DATA:
----------

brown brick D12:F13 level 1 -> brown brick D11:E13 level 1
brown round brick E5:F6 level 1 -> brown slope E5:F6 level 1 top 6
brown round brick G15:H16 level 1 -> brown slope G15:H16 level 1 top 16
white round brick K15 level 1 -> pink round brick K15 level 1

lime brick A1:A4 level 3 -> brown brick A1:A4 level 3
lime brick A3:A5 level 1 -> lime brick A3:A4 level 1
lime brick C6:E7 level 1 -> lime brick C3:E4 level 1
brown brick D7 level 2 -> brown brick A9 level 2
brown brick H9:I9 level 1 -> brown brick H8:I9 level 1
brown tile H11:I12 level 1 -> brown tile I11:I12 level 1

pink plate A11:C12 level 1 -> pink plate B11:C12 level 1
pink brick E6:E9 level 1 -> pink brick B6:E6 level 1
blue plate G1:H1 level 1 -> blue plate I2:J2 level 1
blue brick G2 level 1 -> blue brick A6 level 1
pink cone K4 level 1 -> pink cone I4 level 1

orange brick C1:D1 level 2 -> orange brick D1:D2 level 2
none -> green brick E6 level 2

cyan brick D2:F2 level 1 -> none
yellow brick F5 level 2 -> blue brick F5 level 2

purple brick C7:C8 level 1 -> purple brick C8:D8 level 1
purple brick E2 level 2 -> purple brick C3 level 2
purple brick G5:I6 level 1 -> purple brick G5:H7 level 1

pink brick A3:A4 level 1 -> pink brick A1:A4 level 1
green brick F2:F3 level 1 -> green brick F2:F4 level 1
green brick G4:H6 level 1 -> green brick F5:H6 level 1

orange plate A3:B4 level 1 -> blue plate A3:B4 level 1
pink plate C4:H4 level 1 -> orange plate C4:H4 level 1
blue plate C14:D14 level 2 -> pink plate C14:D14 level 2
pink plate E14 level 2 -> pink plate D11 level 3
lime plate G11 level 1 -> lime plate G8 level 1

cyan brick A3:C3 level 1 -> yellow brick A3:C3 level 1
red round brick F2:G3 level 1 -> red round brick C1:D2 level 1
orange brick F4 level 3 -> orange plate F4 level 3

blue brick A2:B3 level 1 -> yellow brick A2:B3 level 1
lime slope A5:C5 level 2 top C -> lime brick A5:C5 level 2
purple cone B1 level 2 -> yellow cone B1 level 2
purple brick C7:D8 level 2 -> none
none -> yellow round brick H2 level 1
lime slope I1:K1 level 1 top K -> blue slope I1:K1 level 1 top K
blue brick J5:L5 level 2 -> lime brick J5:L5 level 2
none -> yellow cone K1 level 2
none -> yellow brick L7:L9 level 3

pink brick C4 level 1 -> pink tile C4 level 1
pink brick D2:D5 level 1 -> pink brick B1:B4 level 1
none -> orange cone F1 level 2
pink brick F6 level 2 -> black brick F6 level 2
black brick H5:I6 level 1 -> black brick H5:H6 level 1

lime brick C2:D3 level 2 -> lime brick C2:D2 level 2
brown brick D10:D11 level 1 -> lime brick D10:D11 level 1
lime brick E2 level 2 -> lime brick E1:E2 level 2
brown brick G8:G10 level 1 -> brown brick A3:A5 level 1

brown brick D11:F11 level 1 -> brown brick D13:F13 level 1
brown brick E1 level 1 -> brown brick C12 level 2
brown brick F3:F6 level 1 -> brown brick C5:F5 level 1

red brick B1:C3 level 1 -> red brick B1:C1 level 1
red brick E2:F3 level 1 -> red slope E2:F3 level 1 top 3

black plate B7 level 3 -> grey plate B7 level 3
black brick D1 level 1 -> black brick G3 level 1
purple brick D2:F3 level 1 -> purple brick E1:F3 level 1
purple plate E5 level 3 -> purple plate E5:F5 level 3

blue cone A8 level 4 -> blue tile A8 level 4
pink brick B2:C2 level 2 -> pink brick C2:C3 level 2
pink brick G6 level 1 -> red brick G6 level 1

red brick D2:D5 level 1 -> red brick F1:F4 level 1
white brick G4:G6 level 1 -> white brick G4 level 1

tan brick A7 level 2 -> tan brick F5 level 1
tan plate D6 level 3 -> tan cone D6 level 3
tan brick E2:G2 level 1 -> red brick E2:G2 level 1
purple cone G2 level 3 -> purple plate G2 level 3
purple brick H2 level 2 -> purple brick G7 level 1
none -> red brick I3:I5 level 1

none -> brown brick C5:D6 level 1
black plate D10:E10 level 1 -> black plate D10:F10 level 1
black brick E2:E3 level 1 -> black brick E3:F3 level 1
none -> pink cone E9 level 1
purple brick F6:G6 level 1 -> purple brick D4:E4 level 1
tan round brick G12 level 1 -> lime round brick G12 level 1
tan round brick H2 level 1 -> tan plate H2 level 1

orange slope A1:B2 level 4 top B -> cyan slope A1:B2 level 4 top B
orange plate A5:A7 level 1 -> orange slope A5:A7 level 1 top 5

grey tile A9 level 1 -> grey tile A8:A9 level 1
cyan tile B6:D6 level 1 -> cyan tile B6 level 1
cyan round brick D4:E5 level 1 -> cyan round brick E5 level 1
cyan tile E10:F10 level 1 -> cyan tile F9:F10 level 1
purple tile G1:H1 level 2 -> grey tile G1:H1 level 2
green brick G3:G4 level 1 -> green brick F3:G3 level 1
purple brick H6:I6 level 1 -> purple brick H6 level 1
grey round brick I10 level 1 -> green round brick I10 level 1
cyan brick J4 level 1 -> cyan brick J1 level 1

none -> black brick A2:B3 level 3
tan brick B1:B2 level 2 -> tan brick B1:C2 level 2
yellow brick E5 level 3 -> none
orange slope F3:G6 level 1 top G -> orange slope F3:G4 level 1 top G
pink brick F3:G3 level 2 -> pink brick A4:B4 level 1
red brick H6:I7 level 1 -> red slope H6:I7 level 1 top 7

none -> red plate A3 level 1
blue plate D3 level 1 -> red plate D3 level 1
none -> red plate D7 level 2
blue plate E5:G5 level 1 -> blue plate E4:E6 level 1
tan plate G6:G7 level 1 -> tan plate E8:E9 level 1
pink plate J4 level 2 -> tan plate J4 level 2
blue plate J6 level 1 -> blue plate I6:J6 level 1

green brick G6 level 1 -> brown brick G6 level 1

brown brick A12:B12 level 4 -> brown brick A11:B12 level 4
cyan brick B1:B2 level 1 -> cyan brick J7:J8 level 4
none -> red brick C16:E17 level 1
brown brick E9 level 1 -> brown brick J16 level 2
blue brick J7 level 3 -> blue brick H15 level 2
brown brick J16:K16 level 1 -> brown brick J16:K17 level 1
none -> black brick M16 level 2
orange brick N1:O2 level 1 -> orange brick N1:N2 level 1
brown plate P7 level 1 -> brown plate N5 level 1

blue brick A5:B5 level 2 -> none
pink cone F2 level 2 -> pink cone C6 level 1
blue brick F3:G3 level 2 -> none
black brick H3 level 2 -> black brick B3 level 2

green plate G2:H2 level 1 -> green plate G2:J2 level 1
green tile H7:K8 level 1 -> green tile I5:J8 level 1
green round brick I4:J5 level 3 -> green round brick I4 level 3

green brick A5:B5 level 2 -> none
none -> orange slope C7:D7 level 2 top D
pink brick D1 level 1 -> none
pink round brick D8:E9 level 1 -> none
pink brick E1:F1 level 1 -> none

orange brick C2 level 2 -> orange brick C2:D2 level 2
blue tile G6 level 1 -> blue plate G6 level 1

----------

TASK:
Referring to the material above, set down exactly the lines between the line with "pink brick F3:G3" and the line with "none -> black brick M16 level 2", inclusive, and no other lines.

YOUR SOLUTION:
pink brick F3:G3 level 2 -> pink brick A4:B4 level 1
red brick H6:I7 level 1 -> red slope H6:I7 level 1 top 7

none -> red plate A3 level 1
blue plate D3 level 1 -> red plate D3 level 1
none -> red plate D7 level 2
blue plate E5:G5 level 1 -> blue plate E4:E6 level 1
tan plate G6:G7 level 1 -> tan plate E8:E9 level 1
pink plate J4 level 2 -> tan plate J4 level 2
blue plate J6 level 1 -> blue plate I6:J6 level 1

green brick G6 level 1 -> brown brick G6 level 1

brown brick A12:B12 level 4 -> brown brick A11:B12 level 4
cyan brick B1:B2 level 1 -> cyan brick J7:J8 level 4
none -> red brick C16:E17 level 1
brown brick E9 level 1 -> brown brick J16 level 2
blue brick J7 level 3 -> blue brick H15 level 2
brown brick J16:K16 level 1 -> brown brick J16:K17 level 1
none -> black brick M16 level 2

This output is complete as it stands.